### Content revision data:
>>>>>

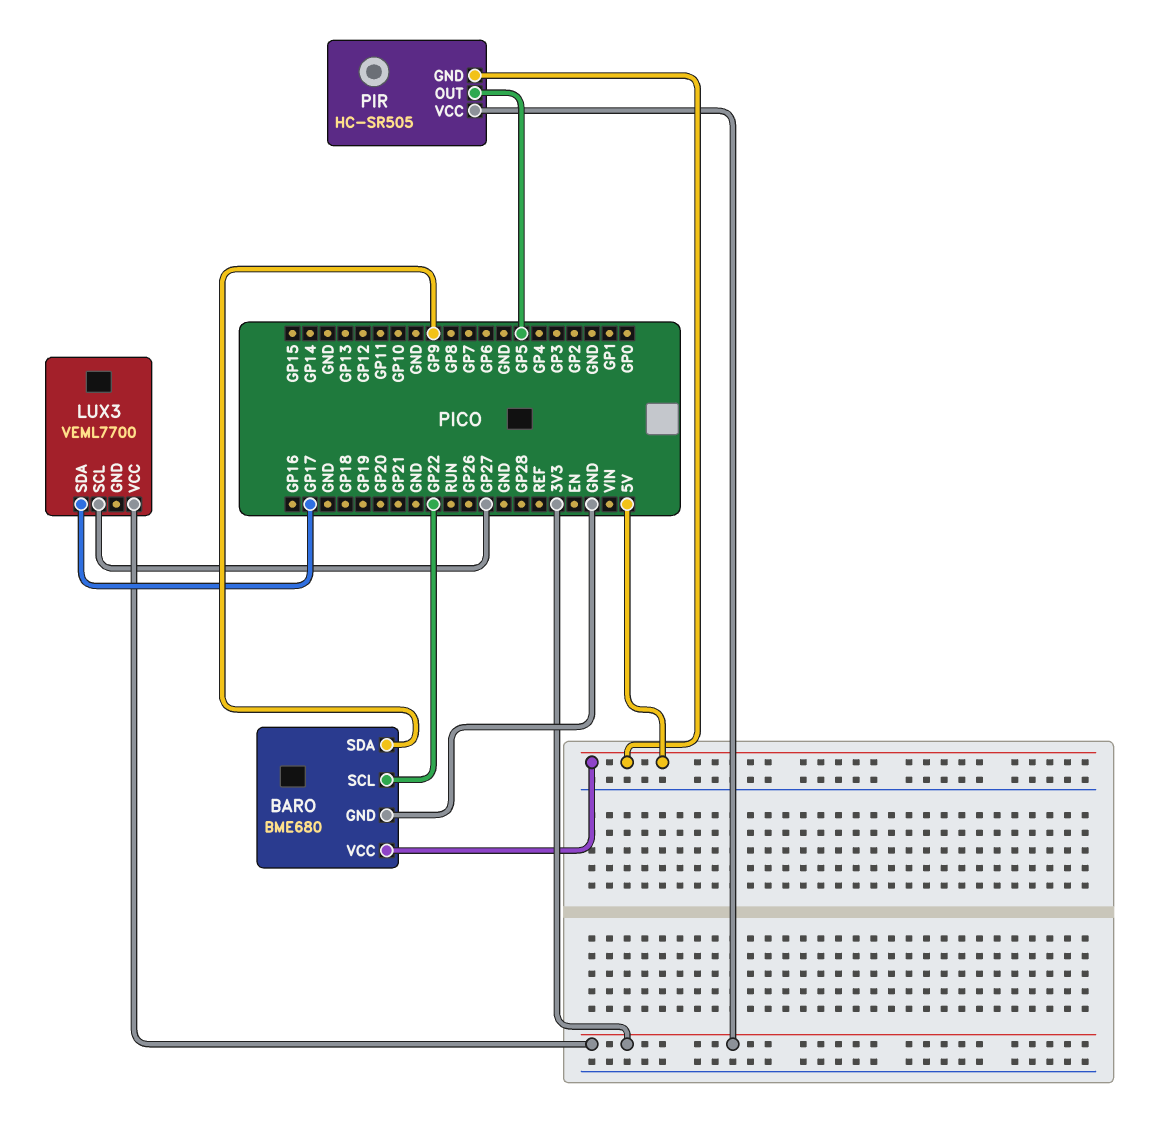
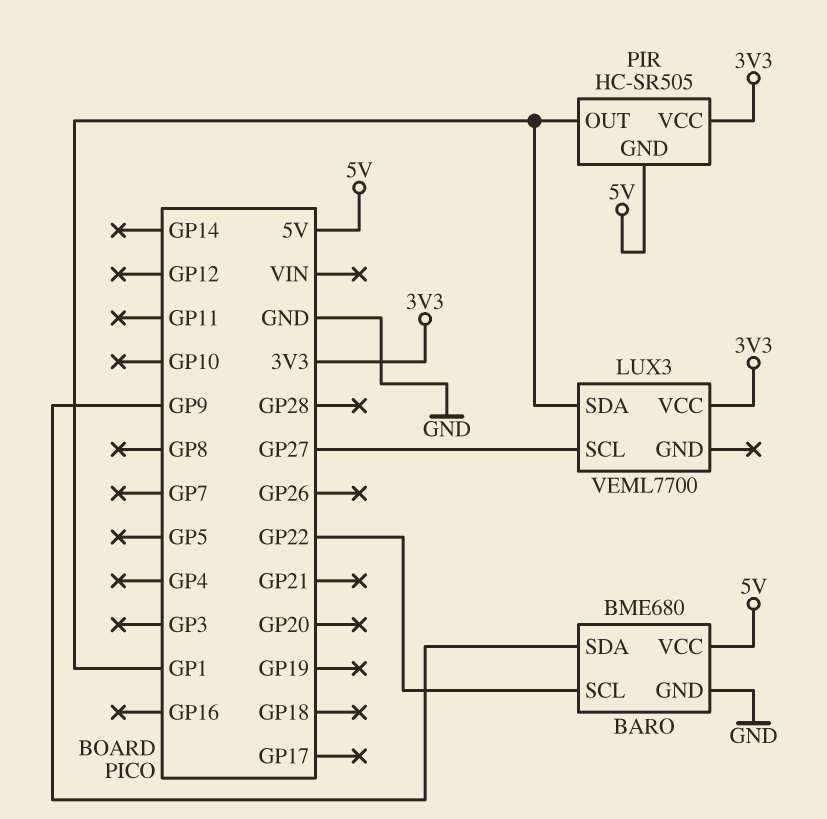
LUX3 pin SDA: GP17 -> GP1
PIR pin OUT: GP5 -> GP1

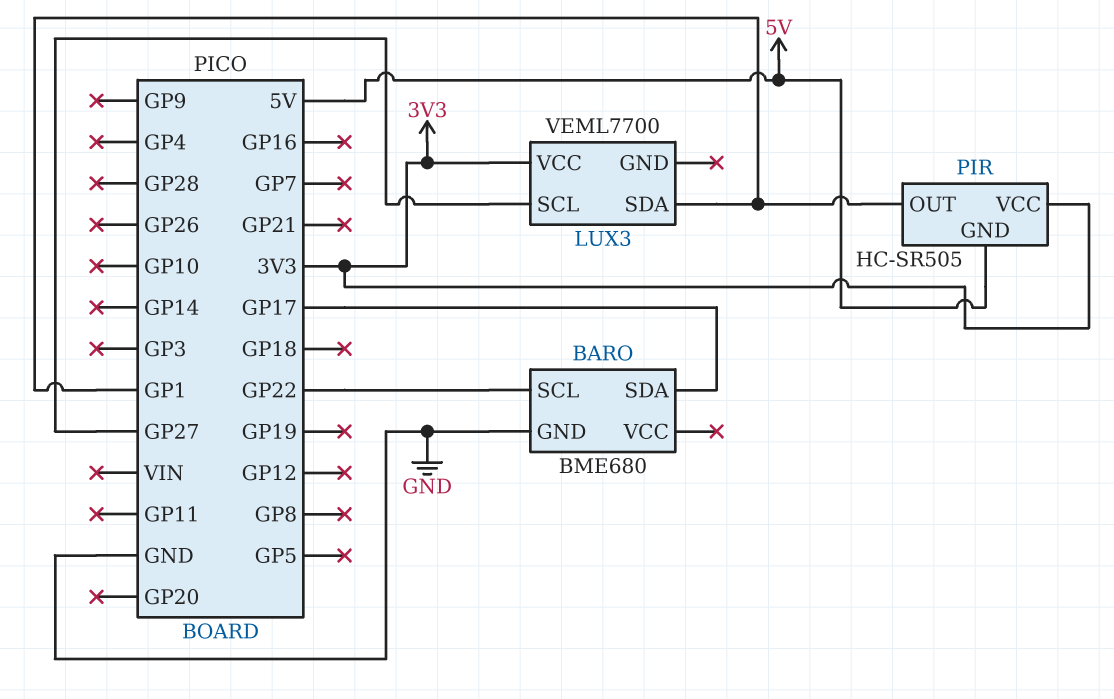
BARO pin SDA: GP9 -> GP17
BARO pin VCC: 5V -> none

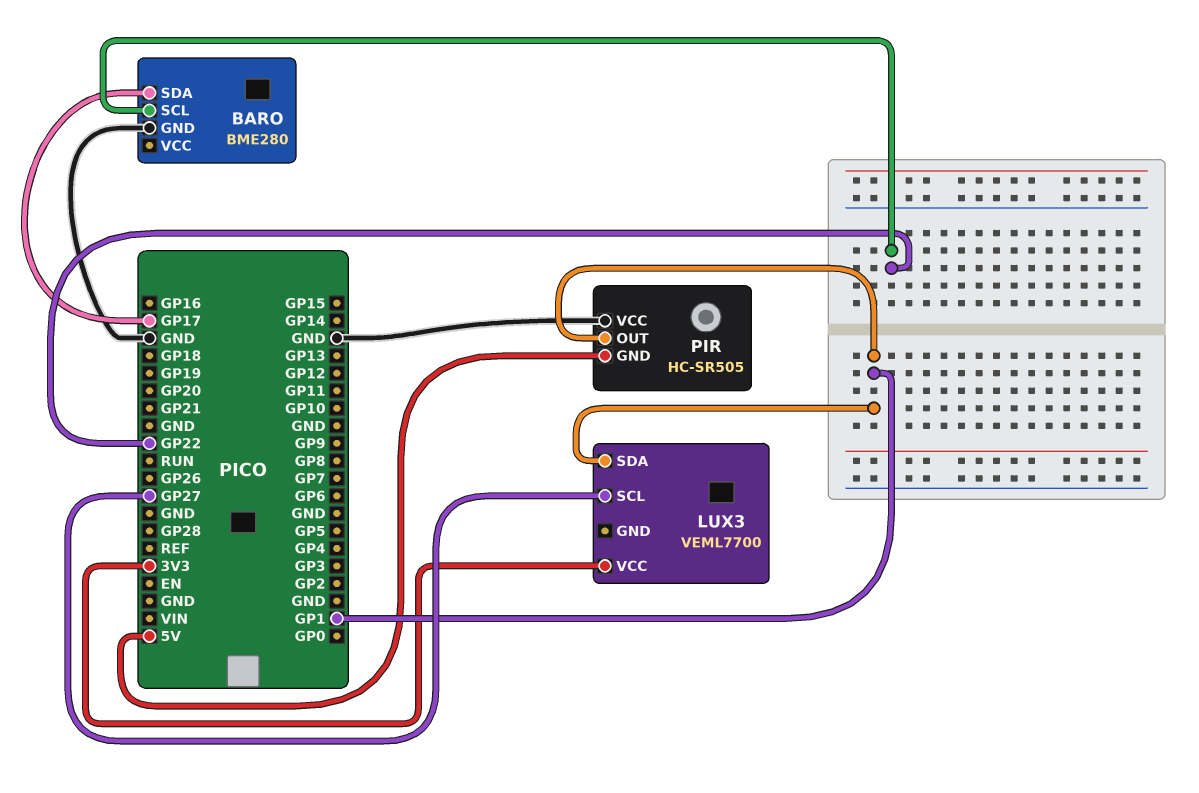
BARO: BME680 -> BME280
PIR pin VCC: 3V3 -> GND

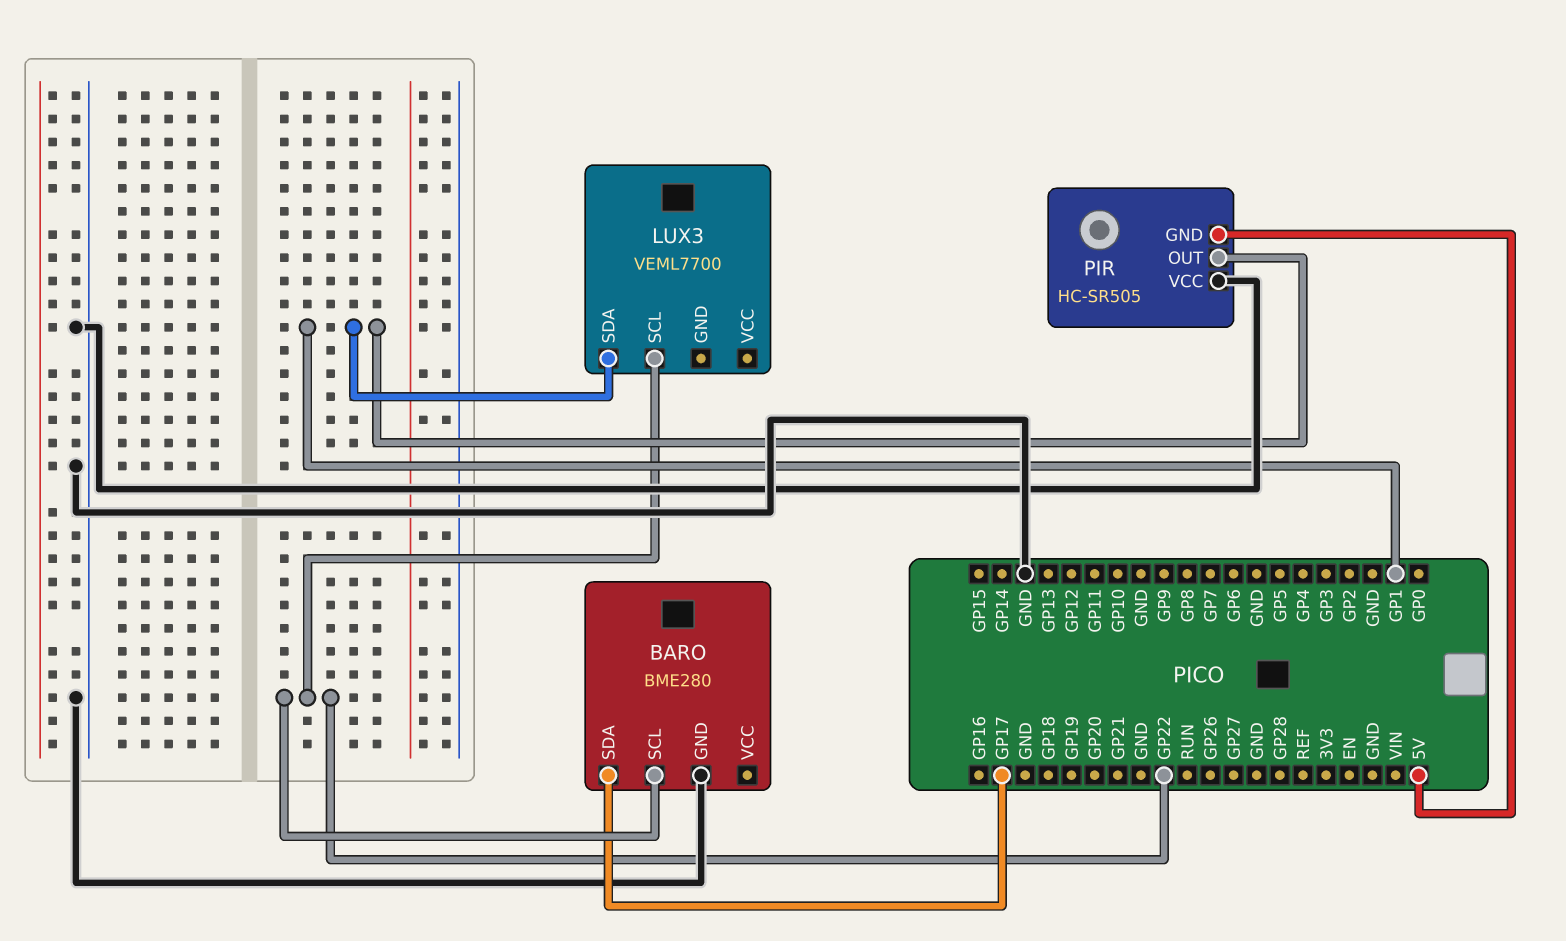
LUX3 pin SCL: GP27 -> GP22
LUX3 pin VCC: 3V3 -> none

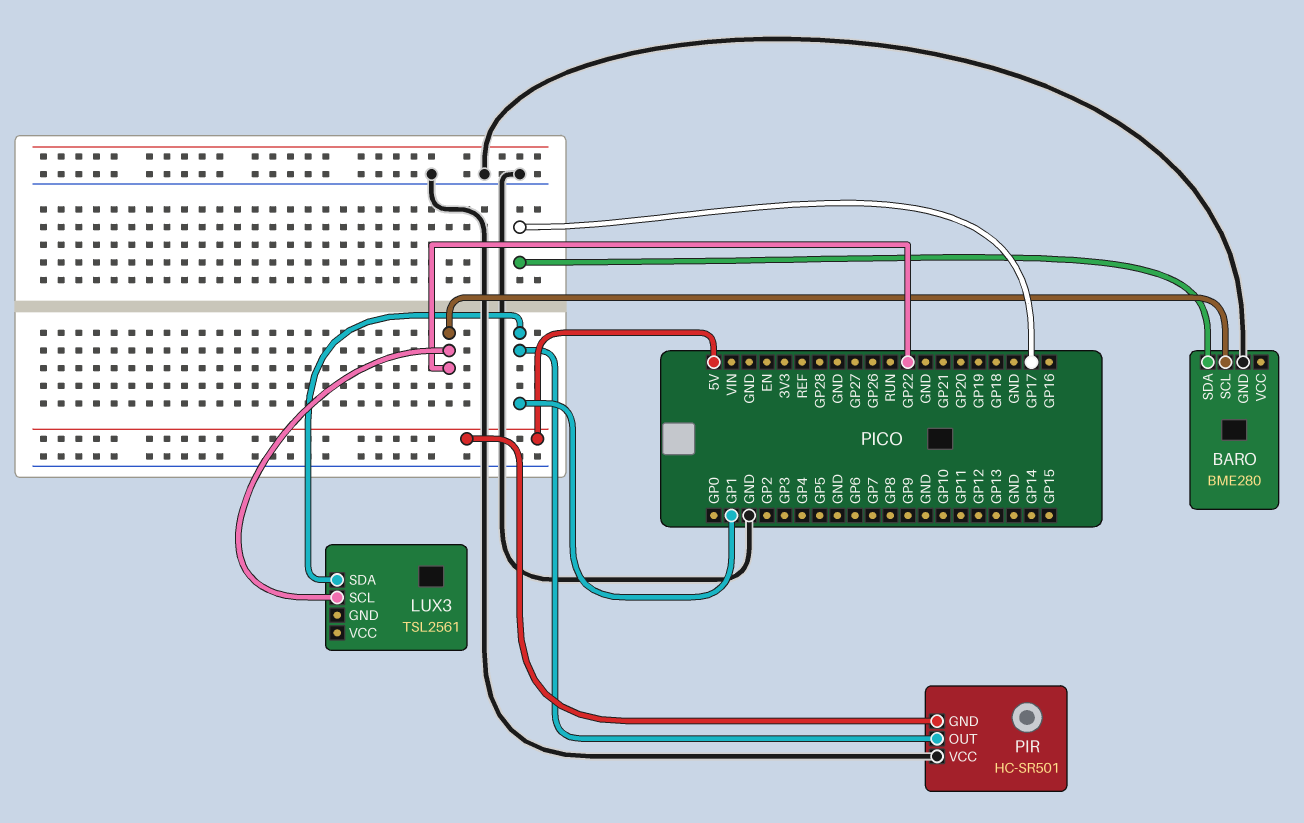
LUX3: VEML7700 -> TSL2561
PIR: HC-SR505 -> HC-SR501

<<<<<

Copy the final stretch of lines, starting at the one that holds "BARO pin SDA: GP9 -> GP17" and ending at the last line of the data, exactly; omit pictures.

### SOLUTION FOR THIS PROBLEM:
BARO pin SDA: GP9 -> GP17
BARO pin VCC: 5V -> none

BARO: BME680 -> BME280
PIR pin VCC: 3V3 -> GND

LUX3 pin SCL: GP27 -> GP22
LUX3 pin VCC: 3V3 -> none

LUX3: VEML7700 -> TSL2561
PIR: HC-SR505 -> HC-SR501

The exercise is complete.